**Data supplied:**
- - - - - - -

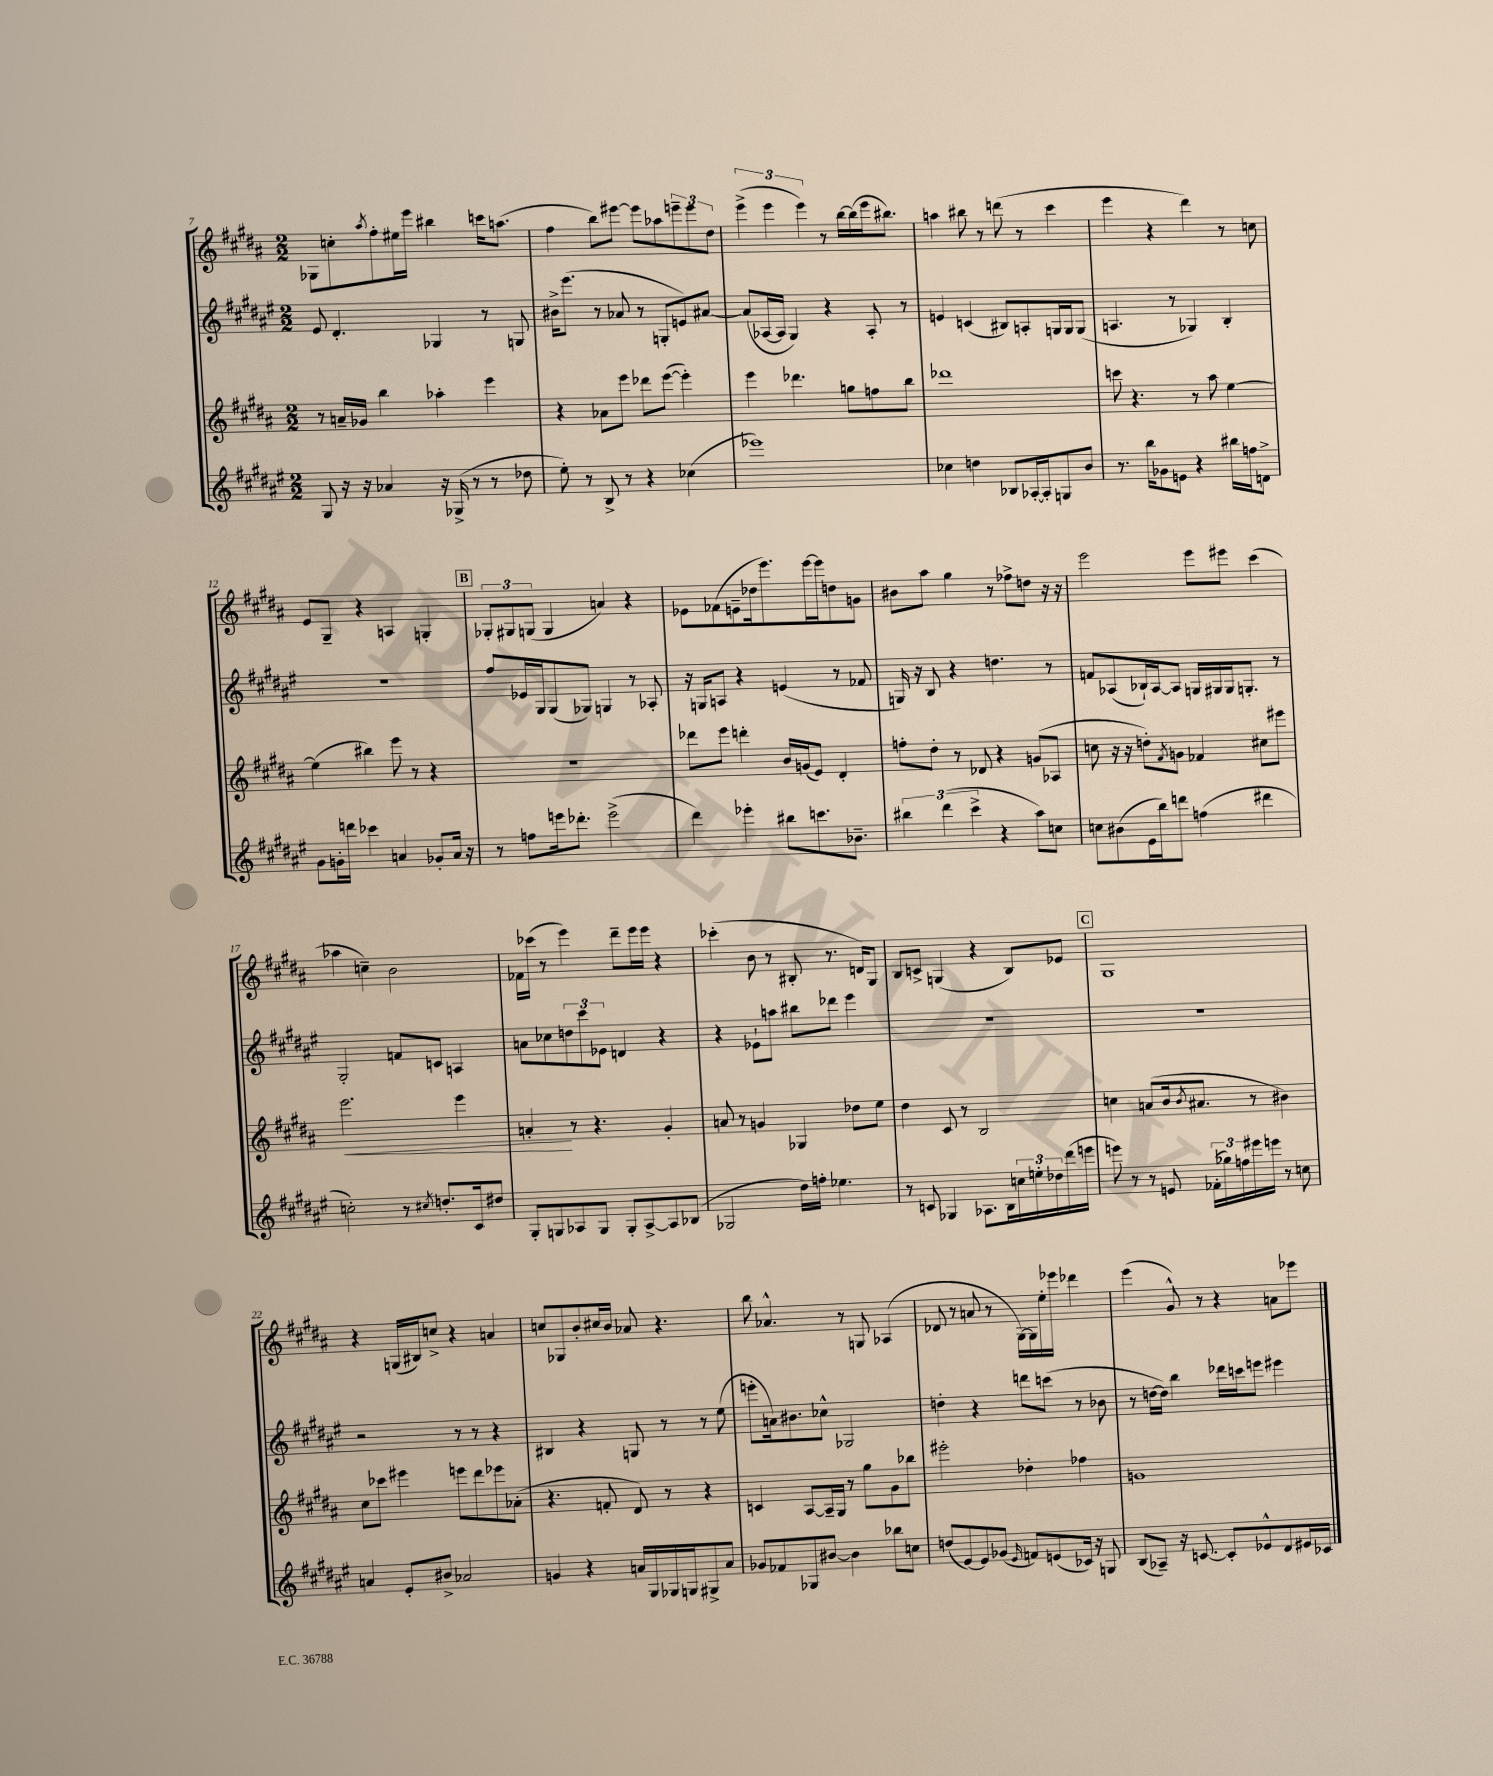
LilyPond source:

- - - - - - -

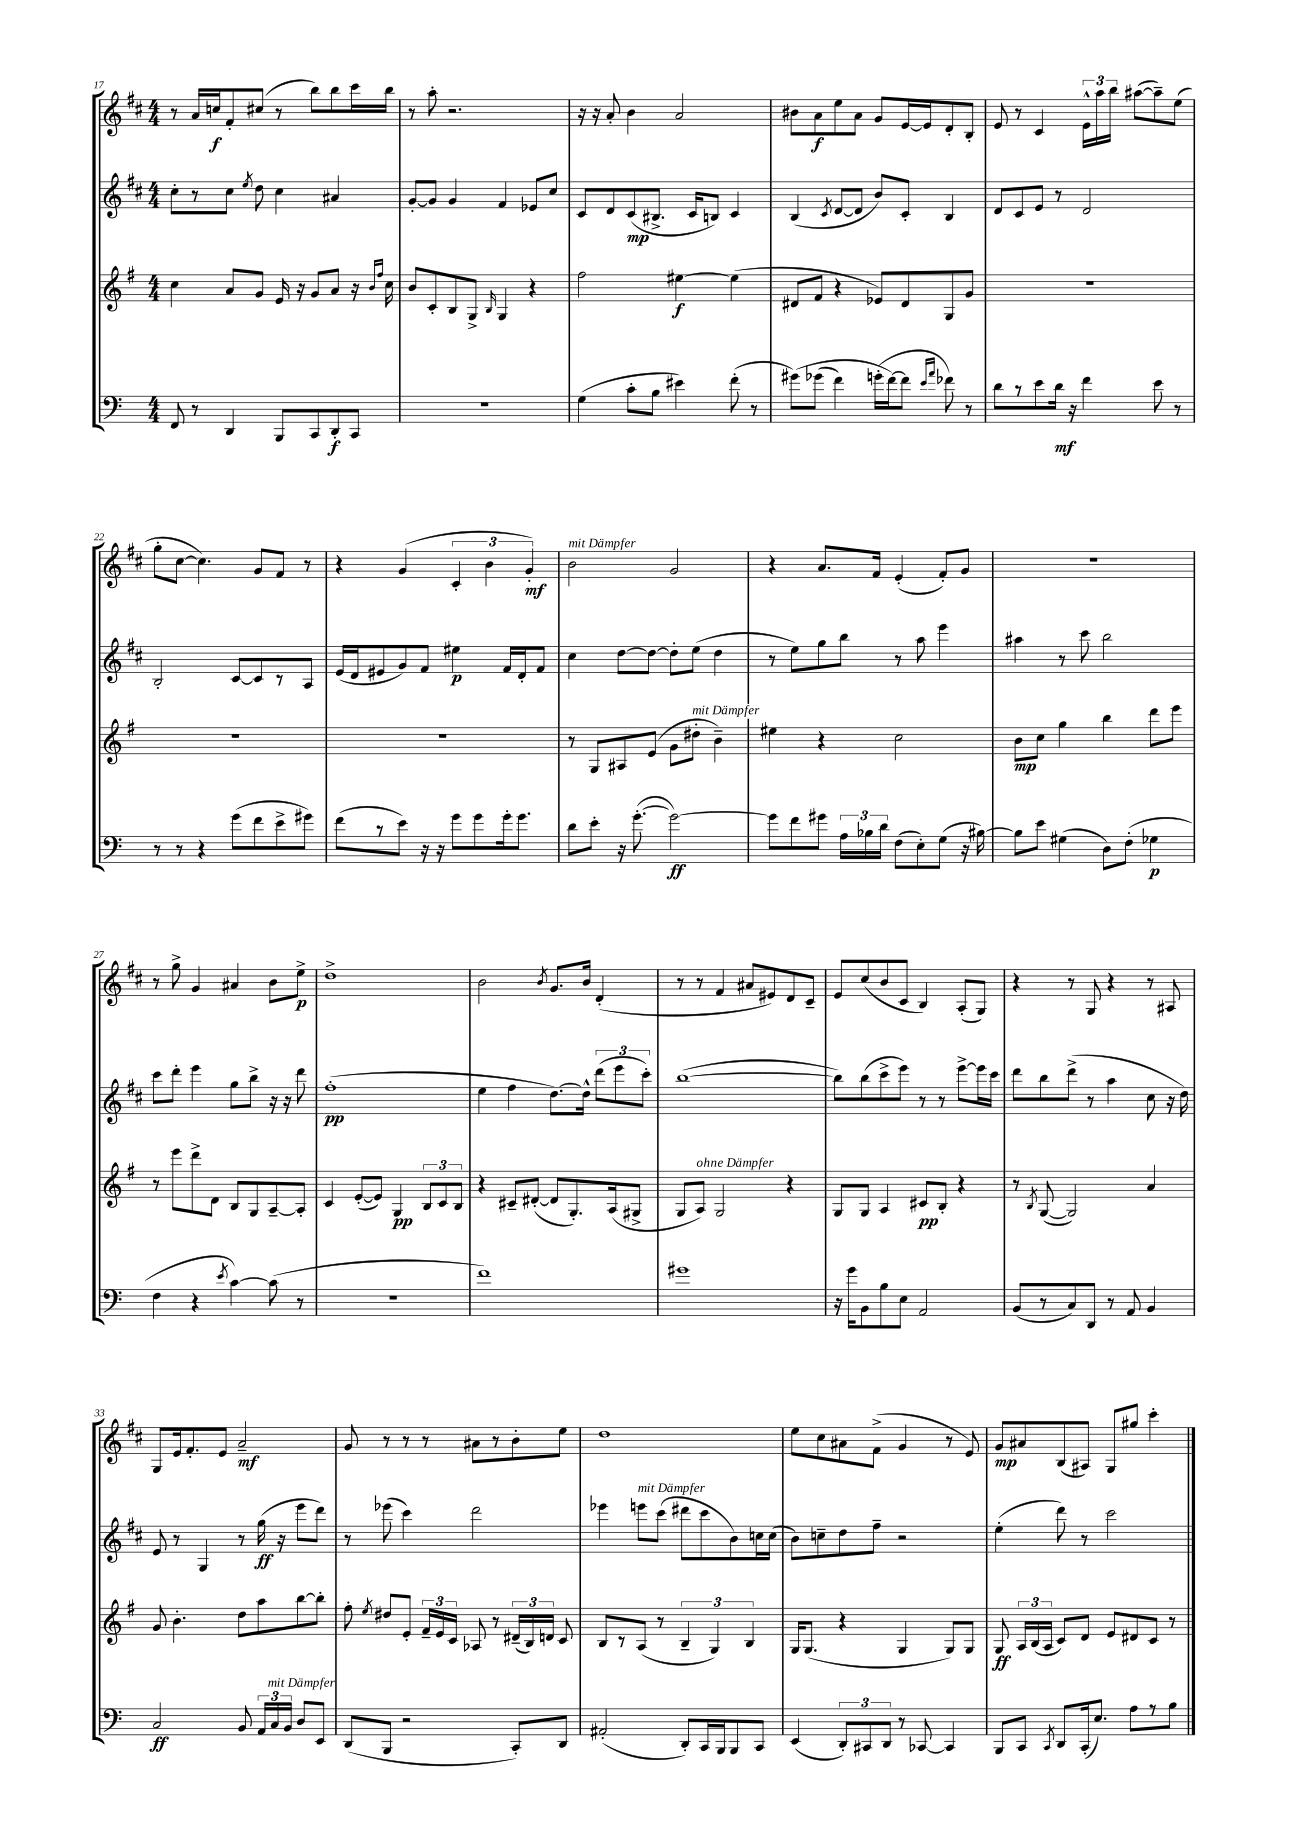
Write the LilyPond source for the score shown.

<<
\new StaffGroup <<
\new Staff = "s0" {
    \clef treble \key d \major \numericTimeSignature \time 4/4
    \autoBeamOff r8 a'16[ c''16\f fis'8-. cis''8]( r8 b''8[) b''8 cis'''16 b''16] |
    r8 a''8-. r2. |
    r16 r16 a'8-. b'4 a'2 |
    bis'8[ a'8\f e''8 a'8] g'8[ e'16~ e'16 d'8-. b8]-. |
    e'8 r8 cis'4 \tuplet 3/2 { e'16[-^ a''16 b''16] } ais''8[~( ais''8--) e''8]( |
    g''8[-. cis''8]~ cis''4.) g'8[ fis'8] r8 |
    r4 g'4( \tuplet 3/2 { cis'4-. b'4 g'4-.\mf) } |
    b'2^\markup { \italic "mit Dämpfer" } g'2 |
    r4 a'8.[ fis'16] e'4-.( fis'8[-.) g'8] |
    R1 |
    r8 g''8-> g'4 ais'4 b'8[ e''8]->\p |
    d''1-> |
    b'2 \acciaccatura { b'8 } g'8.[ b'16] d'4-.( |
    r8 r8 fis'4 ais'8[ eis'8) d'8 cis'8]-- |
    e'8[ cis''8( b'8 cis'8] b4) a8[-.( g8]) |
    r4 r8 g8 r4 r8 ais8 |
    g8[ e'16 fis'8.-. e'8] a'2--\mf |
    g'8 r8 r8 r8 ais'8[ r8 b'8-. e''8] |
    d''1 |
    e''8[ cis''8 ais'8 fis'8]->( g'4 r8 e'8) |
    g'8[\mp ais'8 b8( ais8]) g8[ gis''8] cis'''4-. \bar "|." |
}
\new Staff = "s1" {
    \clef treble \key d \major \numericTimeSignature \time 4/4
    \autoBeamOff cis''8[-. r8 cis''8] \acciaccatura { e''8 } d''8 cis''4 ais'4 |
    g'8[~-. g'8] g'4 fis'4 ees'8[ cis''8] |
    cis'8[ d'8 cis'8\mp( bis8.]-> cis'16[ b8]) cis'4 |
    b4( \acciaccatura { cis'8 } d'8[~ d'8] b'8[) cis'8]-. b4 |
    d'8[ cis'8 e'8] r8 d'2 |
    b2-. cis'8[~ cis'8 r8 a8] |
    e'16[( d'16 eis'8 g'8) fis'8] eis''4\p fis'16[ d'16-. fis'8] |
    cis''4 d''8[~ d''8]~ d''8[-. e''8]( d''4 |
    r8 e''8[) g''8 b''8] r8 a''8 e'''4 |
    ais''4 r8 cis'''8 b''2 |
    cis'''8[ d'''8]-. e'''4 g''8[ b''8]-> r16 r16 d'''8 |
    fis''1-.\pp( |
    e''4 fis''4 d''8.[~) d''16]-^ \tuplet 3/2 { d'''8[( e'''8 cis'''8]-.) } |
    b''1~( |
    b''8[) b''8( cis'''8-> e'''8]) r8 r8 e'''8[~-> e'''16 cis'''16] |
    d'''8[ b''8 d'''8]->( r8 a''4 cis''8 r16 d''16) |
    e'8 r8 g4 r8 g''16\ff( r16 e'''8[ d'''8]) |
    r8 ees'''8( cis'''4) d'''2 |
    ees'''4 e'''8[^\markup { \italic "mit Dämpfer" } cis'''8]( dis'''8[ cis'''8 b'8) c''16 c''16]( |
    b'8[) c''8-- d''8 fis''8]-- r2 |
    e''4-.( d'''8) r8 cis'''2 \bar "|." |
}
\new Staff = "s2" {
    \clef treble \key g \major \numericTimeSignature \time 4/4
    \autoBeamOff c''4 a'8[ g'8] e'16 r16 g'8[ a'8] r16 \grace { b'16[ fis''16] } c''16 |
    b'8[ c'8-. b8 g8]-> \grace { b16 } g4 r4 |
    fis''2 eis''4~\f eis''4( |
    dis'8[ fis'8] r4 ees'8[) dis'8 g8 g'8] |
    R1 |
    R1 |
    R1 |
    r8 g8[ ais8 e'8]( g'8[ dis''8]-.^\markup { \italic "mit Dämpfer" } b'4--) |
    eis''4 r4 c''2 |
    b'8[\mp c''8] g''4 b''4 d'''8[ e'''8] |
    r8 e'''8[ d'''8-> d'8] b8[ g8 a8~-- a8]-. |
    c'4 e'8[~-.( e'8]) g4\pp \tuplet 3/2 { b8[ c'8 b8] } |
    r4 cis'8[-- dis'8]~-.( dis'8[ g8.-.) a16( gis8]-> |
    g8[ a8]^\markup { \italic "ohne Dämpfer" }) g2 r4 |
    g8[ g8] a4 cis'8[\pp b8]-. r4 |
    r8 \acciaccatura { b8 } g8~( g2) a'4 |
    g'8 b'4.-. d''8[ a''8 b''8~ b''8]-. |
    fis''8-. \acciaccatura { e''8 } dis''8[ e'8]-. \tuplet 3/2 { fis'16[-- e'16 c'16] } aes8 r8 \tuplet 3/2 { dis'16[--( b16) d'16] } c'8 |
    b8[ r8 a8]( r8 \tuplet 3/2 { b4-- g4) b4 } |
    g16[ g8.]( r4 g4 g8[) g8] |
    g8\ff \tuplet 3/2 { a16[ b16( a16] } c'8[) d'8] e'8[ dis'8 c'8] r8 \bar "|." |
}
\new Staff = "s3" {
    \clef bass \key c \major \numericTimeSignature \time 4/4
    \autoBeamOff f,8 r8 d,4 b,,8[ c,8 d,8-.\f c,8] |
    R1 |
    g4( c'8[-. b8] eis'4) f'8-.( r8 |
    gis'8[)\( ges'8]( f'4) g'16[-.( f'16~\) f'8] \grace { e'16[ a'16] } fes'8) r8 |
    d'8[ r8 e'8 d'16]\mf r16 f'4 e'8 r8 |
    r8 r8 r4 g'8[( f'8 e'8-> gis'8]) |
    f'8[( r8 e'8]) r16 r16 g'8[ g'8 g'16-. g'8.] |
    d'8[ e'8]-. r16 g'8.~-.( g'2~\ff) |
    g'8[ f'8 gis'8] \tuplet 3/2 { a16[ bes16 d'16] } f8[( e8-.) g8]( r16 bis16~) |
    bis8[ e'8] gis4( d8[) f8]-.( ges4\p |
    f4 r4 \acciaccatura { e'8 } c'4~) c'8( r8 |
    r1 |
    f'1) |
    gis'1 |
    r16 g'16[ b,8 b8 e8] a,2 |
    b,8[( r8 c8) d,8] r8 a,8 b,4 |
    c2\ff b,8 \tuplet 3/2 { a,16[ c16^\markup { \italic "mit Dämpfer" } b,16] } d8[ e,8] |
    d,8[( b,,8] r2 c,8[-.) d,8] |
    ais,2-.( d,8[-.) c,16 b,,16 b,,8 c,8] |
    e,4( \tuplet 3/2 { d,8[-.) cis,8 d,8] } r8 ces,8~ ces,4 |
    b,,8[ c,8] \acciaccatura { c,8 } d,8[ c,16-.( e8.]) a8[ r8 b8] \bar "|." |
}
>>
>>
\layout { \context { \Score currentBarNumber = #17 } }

- - - - - - -

**Problem description:** How many lines of the data above contain the string "grace"? Reply with the number alone.

**Solution:** 3